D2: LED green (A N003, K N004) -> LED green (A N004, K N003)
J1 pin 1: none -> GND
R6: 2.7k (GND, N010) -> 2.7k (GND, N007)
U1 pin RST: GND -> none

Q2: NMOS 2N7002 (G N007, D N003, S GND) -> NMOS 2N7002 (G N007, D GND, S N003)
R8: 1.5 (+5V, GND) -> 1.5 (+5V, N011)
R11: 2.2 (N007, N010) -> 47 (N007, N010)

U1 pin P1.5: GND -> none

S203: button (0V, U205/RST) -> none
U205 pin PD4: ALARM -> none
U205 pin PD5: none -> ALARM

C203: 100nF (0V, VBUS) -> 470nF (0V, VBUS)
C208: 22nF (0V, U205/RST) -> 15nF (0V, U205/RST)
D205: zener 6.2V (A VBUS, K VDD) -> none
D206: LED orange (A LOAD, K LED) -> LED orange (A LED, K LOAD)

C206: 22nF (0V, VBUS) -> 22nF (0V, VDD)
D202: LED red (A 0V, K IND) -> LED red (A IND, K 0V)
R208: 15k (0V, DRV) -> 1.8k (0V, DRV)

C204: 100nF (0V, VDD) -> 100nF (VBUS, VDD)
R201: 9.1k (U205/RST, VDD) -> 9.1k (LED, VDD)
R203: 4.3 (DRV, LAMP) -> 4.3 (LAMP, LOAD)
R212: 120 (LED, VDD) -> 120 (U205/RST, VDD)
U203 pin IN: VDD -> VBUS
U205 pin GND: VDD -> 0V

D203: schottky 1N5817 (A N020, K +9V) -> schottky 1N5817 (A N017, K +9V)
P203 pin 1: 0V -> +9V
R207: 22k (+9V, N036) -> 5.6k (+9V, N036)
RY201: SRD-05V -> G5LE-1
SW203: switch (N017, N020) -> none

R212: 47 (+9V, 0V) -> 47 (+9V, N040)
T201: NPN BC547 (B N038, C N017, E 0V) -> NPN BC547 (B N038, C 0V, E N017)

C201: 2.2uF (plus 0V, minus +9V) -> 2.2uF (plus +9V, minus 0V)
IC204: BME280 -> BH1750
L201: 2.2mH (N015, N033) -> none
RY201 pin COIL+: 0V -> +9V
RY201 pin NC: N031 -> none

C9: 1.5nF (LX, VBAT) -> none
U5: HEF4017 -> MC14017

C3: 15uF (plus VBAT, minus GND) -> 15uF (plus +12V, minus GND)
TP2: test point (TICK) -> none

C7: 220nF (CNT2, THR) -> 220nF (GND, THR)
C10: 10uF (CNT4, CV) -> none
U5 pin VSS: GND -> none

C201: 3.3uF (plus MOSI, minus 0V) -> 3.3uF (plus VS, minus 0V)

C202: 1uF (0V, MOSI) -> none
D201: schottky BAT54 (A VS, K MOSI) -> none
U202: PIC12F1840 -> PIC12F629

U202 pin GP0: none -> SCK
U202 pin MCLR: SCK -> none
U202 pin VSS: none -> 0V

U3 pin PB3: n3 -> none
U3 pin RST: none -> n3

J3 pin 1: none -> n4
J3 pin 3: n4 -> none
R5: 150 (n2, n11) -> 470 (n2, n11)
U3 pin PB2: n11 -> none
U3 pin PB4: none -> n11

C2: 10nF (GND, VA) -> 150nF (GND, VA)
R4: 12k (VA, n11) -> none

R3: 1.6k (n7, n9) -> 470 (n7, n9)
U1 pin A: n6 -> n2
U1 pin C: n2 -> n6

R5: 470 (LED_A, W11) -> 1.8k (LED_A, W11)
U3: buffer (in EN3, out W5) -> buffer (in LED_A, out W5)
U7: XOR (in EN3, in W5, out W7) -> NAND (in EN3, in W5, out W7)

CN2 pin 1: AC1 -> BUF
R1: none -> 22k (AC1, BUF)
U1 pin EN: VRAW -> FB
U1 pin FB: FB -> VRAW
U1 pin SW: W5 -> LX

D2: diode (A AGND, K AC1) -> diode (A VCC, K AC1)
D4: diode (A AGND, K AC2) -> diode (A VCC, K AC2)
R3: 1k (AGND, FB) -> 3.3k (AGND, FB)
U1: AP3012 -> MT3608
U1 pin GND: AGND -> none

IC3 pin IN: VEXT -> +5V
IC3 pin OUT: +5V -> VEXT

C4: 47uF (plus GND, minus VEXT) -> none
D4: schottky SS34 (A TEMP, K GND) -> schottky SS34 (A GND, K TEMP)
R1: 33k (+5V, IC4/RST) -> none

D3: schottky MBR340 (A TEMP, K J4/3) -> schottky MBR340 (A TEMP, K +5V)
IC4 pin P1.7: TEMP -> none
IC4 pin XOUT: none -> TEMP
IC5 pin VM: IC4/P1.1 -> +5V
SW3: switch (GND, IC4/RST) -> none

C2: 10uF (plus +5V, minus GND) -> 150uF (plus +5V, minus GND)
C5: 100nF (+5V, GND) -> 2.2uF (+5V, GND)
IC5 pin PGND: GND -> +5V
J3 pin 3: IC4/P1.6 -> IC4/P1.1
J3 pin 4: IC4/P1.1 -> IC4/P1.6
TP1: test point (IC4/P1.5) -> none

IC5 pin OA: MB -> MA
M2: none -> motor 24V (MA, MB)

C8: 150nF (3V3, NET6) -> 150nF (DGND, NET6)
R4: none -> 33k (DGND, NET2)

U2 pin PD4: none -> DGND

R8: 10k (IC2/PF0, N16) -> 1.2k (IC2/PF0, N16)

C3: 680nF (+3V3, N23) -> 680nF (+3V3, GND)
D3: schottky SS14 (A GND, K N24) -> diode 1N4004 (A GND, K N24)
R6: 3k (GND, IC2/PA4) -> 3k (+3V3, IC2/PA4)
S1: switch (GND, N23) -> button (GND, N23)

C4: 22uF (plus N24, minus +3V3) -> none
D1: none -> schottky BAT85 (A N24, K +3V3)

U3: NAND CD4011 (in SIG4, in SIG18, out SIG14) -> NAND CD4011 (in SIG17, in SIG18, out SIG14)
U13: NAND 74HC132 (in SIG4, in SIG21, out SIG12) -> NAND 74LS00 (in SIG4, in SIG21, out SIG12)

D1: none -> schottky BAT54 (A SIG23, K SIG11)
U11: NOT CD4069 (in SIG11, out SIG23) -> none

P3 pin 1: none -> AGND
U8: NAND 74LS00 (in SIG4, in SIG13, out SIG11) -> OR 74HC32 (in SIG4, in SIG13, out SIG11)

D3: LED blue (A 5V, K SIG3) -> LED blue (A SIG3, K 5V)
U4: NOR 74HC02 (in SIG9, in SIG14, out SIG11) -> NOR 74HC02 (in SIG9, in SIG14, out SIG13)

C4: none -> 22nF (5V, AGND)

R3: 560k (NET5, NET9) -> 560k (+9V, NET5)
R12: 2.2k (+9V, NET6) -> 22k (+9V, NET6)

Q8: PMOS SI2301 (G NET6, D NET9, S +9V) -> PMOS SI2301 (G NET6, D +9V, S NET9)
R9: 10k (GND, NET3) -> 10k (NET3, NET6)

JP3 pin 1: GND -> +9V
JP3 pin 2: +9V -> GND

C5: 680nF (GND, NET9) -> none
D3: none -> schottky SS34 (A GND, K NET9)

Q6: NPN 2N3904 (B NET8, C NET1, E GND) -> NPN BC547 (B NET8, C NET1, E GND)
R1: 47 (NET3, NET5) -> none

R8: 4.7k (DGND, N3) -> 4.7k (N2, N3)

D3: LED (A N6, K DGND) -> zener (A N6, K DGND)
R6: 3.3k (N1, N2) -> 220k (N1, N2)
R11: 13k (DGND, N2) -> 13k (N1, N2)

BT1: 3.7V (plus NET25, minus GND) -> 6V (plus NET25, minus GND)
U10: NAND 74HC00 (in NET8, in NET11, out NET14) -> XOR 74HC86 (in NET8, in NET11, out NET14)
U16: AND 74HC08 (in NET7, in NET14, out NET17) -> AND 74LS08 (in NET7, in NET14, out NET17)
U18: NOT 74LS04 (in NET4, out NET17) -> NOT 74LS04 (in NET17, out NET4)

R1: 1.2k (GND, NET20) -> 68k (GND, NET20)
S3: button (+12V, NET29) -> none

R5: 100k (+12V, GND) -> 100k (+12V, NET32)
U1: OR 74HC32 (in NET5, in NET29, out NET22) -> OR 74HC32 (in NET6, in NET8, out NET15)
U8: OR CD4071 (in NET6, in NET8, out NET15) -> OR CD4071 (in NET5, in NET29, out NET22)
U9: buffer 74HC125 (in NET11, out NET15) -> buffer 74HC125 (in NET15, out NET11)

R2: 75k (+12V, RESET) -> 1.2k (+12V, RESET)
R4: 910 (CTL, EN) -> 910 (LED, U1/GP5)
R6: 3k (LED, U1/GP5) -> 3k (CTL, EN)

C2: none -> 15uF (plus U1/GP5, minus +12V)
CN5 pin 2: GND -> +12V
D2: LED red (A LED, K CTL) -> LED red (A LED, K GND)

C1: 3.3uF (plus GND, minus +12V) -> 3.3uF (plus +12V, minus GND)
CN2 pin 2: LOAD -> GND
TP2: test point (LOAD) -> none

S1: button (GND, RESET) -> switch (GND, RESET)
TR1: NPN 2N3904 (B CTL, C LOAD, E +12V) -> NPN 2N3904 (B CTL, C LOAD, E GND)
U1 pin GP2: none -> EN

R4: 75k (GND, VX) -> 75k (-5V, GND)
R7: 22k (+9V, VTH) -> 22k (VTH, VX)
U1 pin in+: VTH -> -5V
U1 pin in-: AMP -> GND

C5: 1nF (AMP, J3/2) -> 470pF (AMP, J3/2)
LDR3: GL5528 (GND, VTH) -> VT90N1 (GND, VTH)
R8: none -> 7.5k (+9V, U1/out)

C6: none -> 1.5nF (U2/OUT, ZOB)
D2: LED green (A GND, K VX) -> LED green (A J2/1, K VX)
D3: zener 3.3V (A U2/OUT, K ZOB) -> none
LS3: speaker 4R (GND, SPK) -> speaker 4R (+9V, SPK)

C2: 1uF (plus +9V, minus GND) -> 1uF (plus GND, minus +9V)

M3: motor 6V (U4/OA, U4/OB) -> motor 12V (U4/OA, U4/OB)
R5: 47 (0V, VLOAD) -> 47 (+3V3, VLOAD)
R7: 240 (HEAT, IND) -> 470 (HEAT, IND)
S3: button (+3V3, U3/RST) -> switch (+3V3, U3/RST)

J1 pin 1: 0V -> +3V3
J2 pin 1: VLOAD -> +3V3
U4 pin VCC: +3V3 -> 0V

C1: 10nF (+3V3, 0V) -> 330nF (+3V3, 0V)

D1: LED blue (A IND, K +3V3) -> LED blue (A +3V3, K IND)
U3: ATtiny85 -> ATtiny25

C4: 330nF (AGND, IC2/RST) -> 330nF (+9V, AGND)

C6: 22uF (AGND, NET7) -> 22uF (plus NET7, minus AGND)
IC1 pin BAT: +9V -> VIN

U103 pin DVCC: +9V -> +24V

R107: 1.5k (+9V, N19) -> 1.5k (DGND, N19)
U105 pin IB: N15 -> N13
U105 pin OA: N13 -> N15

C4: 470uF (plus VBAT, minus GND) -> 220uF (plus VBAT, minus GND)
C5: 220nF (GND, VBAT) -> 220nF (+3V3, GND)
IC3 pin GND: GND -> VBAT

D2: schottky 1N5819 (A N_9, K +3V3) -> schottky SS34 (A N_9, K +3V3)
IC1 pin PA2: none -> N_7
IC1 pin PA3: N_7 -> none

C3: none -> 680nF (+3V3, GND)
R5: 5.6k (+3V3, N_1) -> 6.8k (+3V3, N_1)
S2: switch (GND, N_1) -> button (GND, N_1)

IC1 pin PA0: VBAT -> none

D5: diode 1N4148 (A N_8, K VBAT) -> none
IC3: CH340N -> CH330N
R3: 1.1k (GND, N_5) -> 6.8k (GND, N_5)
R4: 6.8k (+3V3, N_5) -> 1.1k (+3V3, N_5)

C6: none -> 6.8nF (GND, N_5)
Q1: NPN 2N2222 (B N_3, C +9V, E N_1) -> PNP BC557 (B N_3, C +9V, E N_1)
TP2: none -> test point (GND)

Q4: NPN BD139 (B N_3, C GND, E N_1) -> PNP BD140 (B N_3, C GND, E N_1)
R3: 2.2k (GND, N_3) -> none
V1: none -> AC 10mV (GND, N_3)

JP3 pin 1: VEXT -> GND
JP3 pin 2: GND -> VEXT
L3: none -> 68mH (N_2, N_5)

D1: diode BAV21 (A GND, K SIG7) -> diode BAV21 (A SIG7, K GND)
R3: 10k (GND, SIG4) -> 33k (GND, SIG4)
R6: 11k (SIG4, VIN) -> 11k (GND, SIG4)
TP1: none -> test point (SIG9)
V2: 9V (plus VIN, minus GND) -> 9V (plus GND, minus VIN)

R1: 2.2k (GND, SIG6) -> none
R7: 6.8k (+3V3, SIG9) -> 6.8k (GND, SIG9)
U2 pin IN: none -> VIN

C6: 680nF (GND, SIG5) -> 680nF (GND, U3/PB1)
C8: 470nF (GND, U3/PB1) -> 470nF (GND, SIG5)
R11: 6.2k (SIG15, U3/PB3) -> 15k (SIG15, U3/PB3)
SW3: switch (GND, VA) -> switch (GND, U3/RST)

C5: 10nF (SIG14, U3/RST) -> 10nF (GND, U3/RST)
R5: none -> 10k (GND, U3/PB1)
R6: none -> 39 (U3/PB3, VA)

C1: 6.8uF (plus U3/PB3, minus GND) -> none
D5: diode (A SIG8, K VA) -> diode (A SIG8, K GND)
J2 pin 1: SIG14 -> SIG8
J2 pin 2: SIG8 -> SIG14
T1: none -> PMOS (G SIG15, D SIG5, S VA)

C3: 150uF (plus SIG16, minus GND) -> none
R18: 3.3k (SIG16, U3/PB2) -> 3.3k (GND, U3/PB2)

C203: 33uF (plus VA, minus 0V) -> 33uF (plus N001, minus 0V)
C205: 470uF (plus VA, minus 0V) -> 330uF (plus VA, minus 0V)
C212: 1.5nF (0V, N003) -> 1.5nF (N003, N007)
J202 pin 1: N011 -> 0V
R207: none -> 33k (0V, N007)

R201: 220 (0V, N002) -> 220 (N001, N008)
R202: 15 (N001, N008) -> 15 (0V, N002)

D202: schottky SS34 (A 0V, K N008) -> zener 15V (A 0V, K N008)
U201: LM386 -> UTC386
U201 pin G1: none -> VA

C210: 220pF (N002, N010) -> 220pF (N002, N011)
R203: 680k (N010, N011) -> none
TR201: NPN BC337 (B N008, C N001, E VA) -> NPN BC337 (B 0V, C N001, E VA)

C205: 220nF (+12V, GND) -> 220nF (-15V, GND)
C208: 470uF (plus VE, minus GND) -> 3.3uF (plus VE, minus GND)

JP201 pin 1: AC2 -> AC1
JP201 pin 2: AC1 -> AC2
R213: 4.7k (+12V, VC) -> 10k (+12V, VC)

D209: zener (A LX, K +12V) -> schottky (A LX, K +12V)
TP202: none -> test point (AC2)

------------------------

◆ **EXERCISE DESCRIPTION**
Copy out the lines above that hold the string "test".

◆ **RESPONSE TO THE TASK**
TP2: test point (TICK) -> none
TP1: test point (IC4/P1.5) -> none
TP2: test point (LOAD) -> none
TP2: none -> test point (GND)
TP1: none -> test point (SIG9)
TP202: none -> test point (AC2)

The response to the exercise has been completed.